[Assignment]
Write out the whole listing. Leave out nothing.

[Given entries]
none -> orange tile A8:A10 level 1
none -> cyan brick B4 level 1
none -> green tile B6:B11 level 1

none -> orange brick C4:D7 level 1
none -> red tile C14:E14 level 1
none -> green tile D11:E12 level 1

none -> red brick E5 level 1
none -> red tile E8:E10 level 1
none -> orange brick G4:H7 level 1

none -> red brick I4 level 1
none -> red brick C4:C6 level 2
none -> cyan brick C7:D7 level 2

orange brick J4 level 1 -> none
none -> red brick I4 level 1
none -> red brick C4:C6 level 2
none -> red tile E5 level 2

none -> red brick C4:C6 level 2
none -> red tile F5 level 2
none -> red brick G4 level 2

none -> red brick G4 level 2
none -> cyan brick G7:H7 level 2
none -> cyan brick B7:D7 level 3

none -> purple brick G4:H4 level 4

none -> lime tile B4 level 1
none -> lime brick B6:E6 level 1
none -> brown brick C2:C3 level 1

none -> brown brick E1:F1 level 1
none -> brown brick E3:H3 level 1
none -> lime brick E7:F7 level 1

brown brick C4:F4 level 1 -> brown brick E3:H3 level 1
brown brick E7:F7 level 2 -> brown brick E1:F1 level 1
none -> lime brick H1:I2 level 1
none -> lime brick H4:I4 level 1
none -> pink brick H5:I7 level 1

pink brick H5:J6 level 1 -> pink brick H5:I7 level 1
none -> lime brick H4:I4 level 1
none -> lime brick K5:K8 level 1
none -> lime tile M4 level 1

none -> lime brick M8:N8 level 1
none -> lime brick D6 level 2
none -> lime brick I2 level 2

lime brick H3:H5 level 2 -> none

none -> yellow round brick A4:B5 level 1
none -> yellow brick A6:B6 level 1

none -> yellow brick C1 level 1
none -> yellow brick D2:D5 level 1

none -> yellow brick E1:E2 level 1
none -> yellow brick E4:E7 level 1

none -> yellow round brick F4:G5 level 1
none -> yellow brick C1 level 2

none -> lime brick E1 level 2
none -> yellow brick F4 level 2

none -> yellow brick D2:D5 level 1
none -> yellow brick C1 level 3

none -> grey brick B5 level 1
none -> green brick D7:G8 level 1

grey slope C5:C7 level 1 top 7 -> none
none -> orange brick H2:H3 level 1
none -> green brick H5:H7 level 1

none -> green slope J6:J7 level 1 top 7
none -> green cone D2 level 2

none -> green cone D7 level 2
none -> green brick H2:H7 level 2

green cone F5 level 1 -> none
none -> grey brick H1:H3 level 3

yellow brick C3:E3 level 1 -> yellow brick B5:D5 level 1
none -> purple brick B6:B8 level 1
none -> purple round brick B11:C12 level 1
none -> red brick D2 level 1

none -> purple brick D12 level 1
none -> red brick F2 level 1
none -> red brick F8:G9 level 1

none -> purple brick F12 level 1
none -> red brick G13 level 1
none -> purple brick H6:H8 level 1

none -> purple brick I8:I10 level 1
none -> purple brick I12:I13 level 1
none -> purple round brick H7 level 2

[Written response]
none -> orange tile A8:A10 level 1
none -> cyan brick B4 level 1
none -> green tile B6:B11 level 1

none -> orange brick C4:D7 level 1
none -> red tile C14:E14 level 1
none -> green tile D11:E12 level 1

none -> red brick E5 level 1
none -> red tile E8:E10 level 1
none -> orange brick G4:H7 level 1

none -> red brick I4 level 1
none -> red brick C4:C6 level 2
none -> cyan brick C7:D7 level 2

orange brick J4 level 1 -> none
none -> red brick I4 level 1
none -> red brick C4:C6 level 2
none -> red tile E5 level 2

none -> red brick C4:C6 level 2
none -> red tile F5 level 2
none -> red brick G4 level 2

none -> red brick G4 level 2
none -> cyan brick G7:H7 level 2
none -> cyan brick B7:D7 level 3

none -> purple brick G4:H4 level 4

none -> lime tile B4 level 1
none -> lime brick B6:E6 level 1
none -> brown brick C2:C3 level 1

none -> brown brick E1:F1 level 1
none -> brown brick E3:H3 level 1
none -> lime brick E7:F7 level 1

brown brick C4:F4 level 1 -> brown brick E3:H3 level 1
brown brick E7:F7 level 2 -> brown brick E1:F1 level 1
none -> lime brick H1:I2 level 1
none -> lime brick H4:I4 level 1
none -> pink brick H5:I7 level 1

pink brick H5:J6 level 1 -> pink brick H5:I7 level 1
none -> lime brick H4:I4 level 1
none -> lime brick K5:K8 level 1
none -> lime tile M4 level 1

none -> lime brick M8:N8 level 1
none -> lime brick D6 level 2
none -> lime brick I2 level 2

lime brick H3:H5 level 2 -> none

none -> yellow round brick A4:B5 level 1
none -> yellow brick A6:B6 level 1

none -> yellow brick C1 level 1
none -> yellow brick D2:D5 level 1

none -> yellow brick E1:E2 level 1
none -> yellow brick E4:E7 level 1

none -> yellow round brick F4:G5 level 1
none -> yellow brick C1 level 2

none -> lime brick E1 level 2
none -> yellow brick F4 level 2

none -> yellow brick D2:D5 level 1
none -> yellow brick C1 level 3

none -> grey brick B5 level 1
none -> green brick D7:G8 level 1

grey slope C5:C7 level 1 top 7 -> none
none -> orange brick H2:H3 level 1
none -> green brick H5:H7 level 1

none -> green slope J6:J7 level 1 top 7
none -> green cone D2 level 2

none -> green cone D7 level 2
none -> green brick H2:H7 level 2

green cone F5 level 1 -> none
none -> grey brick H1:H3 level 3

yellow brick C3:E3 level 1 -> yellow brick B5:D5 level 1
none -> purple brick B6:B8 level 1
none -> purple round brick B11:C12 level 1
none -> red brick D2 level 1

none -> purple brick D12 level 1
none -> red brick F2 level 1
none -> red brick F8:G9 level 1

none -> purple brick F12 level 1
none -> red brick G13 level 1
none -> purple brick H6:H8 level 1

none -> purple brick I8:I10 level 1
none -> purple brick I12:I13 level 1
none -> purple round brick H7 level 2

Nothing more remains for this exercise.